• [Supplied data]:
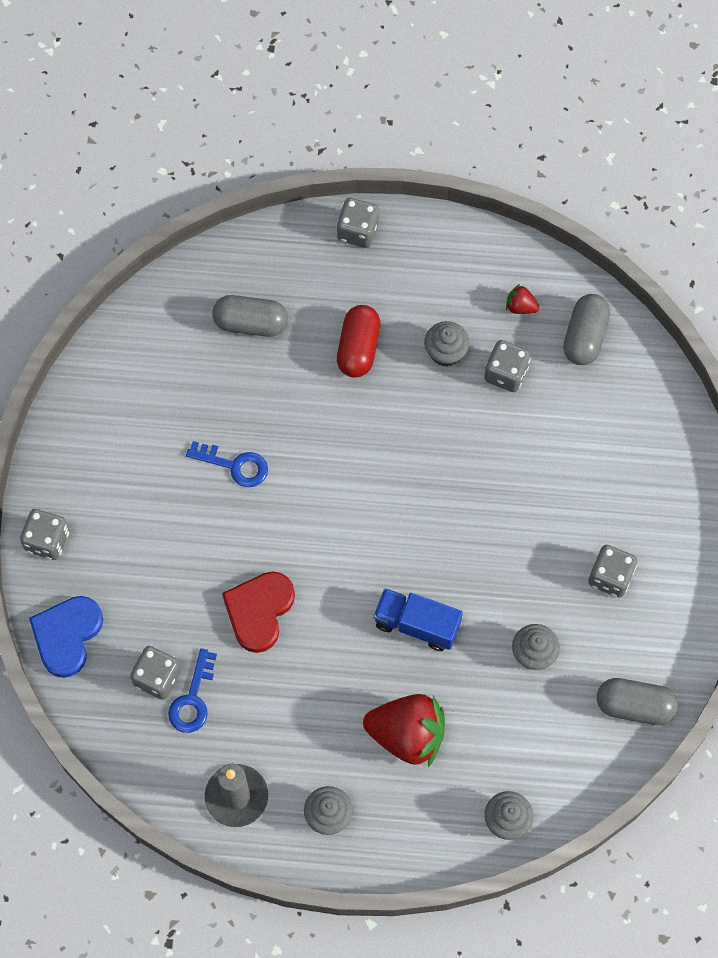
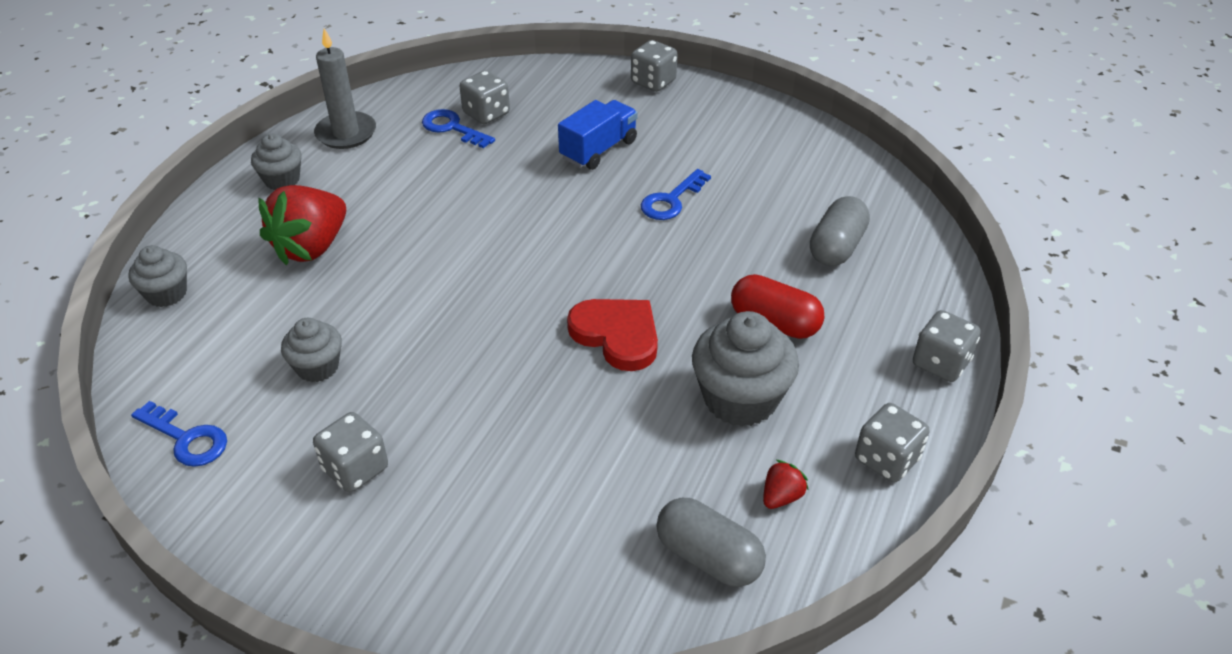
camera: 110 degrees right, 25 degrees down
(67, 635) = (558, 76): blue heart -> none
(259, 611) = (508, 182): red heart -> red heart (617, 335)
(417, 624) = (418, 284): blue truck -> blue truck (598, 150)
(445, 352) = (740, 399): grey cupcake -> grey cupcake, size x1.71
(506, 373) = (686, 450): grey dice -> grey dice (886, 459)
(634, 706) = (187, 439): grey capsule -> blue key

• [Work to be completed]: In the listing above, count each line that holds the word "heart" and report the number alone.

• [Response to this task]: 2